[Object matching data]
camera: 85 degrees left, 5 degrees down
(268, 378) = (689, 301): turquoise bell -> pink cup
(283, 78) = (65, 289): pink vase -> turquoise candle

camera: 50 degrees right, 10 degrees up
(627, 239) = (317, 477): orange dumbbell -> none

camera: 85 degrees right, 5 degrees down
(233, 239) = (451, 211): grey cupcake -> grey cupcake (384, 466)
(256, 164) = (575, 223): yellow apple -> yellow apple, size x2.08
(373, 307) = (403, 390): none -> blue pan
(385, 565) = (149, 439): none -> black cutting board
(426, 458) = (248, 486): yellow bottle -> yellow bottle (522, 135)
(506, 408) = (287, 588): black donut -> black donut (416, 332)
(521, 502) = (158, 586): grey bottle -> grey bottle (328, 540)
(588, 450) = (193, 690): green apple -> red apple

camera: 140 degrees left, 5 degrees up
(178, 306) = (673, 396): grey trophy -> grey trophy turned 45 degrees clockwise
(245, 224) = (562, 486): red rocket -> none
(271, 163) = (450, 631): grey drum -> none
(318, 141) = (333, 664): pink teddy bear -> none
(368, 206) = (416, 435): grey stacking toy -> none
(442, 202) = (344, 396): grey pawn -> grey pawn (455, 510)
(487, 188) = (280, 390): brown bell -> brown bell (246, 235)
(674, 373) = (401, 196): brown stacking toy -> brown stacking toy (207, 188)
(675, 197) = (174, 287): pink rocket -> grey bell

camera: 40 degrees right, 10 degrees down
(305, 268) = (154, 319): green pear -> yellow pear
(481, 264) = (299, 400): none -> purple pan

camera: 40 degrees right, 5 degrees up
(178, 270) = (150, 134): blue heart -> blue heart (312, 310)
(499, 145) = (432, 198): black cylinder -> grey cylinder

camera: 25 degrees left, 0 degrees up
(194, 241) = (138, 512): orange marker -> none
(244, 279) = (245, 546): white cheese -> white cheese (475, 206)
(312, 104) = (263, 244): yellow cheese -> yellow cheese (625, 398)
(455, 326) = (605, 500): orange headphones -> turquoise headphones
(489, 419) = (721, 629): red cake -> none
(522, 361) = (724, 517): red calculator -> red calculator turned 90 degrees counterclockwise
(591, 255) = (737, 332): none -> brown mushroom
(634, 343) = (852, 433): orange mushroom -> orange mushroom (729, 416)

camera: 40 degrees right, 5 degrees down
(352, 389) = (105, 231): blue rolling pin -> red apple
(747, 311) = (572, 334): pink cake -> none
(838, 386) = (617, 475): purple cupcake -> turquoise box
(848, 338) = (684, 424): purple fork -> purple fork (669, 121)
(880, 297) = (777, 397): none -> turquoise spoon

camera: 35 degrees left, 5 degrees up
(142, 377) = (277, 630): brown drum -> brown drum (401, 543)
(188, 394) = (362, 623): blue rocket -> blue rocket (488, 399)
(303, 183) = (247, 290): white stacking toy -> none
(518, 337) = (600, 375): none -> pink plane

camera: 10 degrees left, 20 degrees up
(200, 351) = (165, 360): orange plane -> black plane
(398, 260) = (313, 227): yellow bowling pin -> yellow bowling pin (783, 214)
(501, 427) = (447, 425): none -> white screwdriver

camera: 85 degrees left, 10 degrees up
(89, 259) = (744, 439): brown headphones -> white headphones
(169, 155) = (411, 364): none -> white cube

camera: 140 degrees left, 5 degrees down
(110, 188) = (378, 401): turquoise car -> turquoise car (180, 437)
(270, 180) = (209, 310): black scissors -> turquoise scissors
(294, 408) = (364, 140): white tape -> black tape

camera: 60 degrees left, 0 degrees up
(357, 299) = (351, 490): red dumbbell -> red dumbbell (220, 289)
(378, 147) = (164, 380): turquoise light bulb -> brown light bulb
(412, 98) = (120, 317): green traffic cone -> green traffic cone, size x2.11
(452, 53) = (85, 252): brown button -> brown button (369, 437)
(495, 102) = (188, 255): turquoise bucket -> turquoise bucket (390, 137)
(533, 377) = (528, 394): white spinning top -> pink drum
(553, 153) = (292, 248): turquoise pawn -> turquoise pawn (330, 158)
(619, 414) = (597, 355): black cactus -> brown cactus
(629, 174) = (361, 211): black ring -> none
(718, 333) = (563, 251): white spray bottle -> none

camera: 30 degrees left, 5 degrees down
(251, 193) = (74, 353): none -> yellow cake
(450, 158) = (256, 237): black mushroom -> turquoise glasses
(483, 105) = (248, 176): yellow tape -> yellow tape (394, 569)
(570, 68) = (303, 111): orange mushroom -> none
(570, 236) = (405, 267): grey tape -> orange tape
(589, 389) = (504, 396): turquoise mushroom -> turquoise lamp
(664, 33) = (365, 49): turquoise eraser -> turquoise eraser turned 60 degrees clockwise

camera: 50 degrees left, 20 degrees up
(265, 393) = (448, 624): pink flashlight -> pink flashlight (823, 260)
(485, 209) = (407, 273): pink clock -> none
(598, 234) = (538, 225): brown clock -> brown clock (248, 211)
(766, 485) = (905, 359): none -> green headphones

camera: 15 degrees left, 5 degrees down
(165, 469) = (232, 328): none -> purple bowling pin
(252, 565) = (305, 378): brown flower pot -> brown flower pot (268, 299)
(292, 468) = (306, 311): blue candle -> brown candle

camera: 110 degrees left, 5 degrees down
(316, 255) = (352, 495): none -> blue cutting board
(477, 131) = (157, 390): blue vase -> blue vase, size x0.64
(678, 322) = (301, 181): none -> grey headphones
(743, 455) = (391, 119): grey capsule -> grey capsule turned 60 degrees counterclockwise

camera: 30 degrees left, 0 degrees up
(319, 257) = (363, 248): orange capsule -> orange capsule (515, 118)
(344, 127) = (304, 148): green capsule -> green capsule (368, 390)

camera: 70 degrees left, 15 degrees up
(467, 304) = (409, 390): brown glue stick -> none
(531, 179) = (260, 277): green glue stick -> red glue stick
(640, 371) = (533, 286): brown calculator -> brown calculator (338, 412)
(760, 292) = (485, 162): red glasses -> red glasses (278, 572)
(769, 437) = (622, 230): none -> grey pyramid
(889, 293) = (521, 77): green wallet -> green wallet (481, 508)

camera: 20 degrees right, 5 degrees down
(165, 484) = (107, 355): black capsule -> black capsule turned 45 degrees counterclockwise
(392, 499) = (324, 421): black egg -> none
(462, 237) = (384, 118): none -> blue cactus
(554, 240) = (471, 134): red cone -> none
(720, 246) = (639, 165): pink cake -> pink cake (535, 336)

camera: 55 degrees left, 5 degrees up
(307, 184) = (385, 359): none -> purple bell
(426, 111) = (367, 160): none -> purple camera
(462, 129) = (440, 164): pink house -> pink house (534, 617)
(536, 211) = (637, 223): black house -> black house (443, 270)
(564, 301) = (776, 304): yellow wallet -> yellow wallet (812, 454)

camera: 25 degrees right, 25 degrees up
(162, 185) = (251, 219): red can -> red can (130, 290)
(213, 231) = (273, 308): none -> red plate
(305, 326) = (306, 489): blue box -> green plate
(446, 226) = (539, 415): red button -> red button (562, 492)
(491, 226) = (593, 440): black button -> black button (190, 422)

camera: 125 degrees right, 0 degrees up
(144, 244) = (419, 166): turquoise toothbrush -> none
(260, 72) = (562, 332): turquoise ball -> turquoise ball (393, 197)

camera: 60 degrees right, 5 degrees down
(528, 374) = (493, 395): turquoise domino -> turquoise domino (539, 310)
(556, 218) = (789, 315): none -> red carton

* _Instructions for the task_:
From the records above, transcribe without alteration every line from the one with "(495, 102) = (188, 255): turquoise" to the one with "(477, 131) = (157, 390): blue", inclusive.

* _Task response_:
(495, 102) = (188, 255): turquoise bucket -> turquoise bucket (390, 137)
(533, 377) = (528, 394): white spinning top -> pink drum
(553, 153) = (292, 248): turquoise pawn -> turquoise pawn (330, 158)
(619, 414) = (597, 355): black cactus -> brown cactus
(629, 174) = (361, 211): black ring -> none
(718, 333) = (563, 251): white spray bottle -> none

camera: 30 degrees left, 5 degrees down
(251, 193) = (74, 353): none -> yellow cake
(450, 158) = (256, 237): black mushroom -> turquoise glasses
(483, 105) = (248, 176): yellow tape -> yellow tape (394, 569)
(570, 68) = (303, 111): orange mushroom -> none
(570, 236) = (405, 267): grey tape -> orange tape
(589, 389) = (504, 396): turquoise mushroom -> turquoise lamp
(664, 33) = (365, 49): turquoise eraser -> turquoise eraser turned 60 degrees clockwise

camera: 50 degrees left, 20 degrees up
(265, 393) = (448, 624): pink flashlight -> pink flashlight (823, 260)
(485, 209) = (407, 273): pink clock -> none
(598, 234) = (538, 225): brown clock -> brown clock (248, 211)
(766, 485) = (905, 359): none -> green headphones

camera: 15 degrees left, 5 degrees down
(165, 469) = (232, 328): none -> purple bowling pin
(252, 565) = (305, 378): brown flower pot -> brown flower pot (268, 299)
(292, 468) = (306, 311): blue candle -> brown candle

camera: 110 degrees left, 5 degrees down
(316, 255) = (352, 495): none -> blue cutting board
(477, 131) = (157, 390): blue vase -> blue vase, size x0.64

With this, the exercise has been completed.